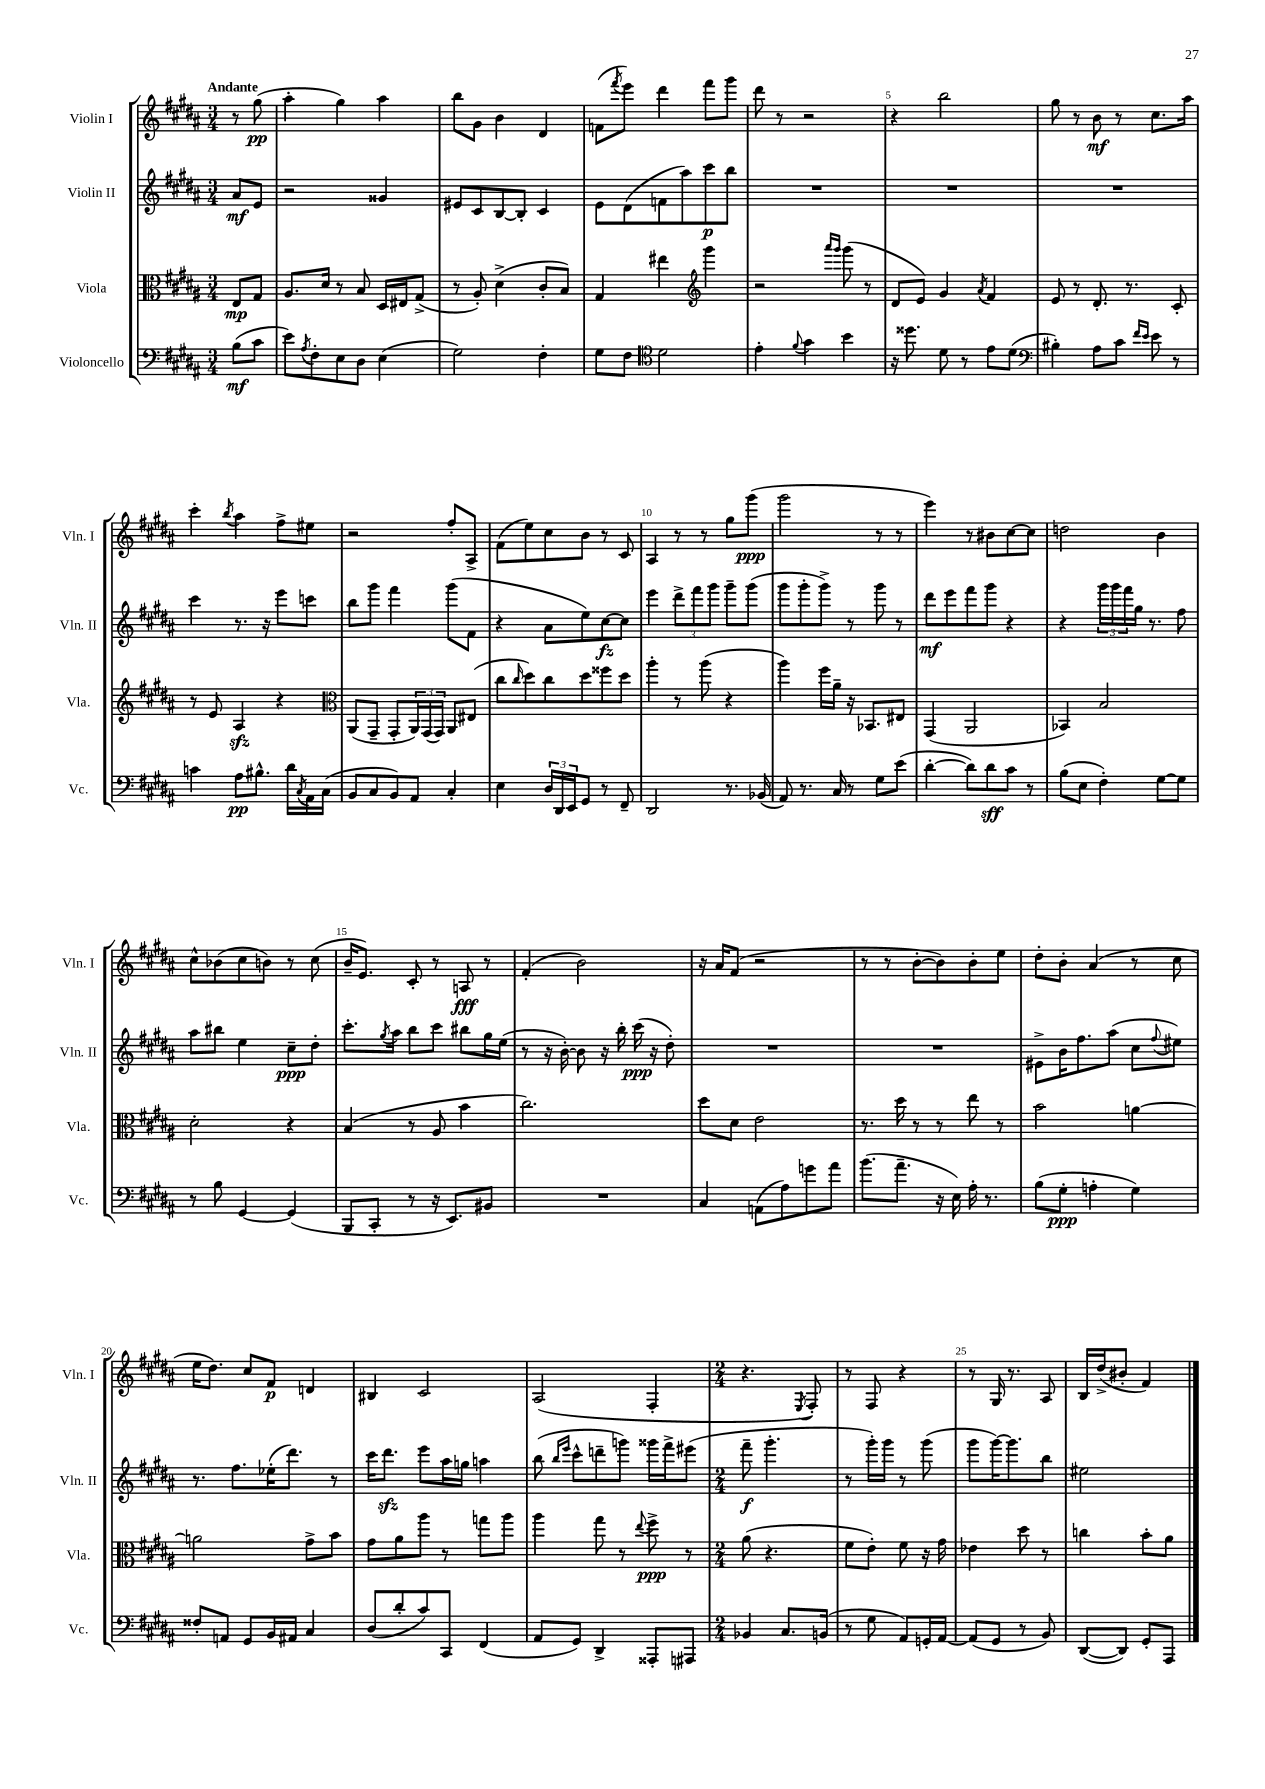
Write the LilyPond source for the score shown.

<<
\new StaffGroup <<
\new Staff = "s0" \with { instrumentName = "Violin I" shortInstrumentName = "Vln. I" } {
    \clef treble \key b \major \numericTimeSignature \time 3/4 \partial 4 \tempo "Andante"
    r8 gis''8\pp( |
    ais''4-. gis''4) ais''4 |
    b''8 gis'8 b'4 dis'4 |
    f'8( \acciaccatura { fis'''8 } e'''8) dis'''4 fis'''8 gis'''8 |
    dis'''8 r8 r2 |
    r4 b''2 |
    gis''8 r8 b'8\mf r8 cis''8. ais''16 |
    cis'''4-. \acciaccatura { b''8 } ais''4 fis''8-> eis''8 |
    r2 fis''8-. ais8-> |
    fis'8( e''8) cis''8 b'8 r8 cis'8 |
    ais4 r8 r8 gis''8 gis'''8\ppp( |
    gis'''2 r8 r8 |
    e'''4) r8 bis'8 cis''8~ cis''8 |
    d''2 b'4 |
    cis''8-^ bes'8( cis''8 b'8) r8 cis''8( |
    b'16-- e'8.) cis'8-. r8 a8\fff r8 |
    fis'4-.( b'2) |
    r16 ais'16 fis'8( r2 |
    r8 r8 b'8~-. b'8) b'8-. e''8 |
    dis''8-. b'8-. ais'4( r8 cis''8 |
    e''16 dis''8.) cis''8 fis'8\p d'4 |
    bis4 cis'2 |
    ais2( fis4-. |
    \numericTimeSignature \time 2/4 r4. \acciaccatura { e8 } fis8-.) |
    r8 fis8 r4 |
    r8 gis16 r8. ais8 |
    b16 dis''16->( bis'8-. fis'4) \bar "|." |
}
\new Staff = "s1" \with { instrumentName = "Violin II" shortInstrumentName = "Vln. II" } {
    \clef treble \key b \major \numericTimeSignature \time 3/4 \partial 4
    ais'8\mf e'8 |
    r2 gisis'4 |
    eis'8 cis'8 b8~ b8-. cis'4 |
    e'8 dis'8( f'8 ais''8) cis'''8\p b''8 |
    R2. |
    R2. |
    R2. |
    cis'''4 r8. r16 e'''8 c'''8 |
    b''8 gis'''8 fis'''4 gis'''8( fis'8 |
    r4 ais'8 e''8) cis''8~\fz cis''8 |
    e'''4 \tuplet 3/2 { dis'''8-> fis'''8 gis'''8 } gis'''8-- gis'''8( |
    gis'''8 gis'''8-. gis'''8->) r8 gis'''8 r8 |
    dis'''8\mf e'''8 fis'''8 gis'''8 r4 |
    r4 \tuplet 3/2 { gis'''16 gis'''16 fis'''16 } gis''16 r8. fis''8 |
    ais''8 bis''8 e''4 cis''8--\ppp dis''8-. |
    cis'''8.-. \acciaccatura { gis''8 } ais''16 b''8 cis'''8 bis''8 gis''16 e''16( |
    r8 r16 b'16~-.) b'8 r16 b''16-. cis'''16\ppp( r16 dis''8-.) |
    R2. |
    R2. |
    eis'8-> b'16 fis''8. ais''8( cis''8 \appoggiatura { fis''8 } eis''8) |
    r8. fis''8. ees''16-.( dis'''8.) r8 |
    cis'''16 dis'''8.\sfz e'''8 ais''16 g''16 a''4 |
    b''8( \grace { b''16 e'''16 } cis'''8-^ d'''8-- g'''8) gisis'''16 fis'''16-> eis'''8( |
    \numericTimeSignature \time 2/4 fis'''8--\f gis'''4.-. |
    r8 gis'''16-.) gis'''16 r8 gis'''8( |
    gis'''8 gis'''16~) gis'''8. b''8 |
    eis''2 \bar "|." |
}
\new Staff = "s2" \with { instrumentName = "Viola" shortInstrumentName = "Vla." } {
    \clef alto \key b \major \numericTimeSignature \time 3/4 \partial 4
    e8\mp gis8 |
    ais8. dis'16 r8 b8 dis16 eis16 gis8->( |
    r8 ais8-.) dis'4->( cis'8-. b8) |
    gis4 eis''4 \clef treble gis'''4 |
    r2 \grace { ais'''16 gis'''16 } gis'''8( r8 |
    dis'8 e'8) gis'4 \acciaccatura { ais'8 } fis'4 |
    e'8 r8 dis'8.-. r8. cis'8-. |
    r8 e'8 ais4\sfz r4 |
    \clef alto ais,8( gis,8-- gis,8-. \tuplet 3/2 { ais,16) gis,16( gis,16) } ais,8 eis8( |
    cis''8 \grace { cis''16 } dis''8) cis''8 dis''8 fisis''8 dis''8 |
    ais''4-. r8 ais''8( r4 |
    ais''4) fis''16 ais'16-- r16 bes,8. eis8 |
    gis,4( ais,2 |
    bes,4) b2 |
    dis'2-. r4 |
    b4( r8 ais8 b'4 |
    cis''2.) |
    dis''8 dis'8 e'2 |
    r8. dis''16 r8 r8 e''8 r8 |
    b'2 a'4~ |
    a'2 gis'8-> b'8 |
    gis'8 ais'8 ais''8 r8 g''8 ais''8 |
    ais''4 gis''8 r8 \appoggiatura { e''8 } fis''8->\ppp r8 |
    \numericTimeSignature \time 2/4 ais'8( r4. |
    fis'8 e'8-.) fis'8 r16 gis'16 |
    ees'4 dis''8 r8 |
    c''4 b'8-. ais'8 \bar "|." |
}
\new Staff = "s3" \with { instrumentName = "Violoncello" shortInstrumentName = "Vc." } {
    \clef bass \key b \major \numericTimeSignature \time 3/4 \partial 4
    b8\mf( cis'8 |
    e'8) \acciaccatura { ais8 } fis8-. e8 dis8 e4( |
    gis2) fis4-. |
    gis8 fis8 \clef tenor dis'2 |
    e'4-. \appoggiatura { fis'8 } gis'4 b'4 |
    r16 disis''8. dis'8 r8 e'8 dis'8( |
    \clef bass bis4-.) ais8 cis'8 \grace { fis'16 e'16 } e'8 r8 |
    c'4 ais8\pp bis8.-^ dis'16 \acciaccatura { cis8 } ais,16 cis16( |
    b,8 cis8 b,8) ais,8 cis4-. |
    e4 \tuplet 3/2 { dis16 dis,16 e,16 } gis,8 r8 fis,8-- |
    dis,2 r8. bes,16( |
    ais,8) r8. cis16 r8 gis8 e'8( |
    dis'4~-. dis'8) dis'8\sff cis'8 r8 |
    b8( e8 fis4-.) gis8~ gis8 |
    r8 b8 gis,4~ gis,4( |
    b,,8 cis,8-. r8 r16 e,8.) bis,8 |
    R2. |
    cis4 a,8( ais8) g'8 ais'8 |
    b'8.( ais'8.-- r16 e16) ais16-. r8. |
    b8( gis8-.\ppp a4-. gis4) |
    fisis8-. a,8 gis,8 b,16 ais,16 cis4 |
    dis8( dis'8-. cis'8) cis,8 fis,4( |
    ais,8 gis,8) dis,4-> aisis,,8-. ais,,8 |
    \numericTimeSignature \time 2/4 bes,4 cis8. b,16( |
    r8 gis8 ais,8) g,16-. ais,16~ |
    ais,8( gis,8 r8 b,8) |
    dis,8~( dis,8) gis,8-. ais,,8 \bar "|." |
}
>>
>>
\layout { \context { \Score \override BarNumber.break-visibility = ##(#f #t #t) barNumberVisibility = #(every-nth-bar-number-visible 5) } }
────────────────────
[Exercise]: Please locate each line in the material above that contains the string "gisis", matching case, and copy those lines out.

[Solution to the exercise]:
    r2 gisis'4 |
    b''8( \grace { b''16 e'''16 } cis'''8-^ d'''8-- g'''8) gisis'''16 fis'''16-> eis'''8( |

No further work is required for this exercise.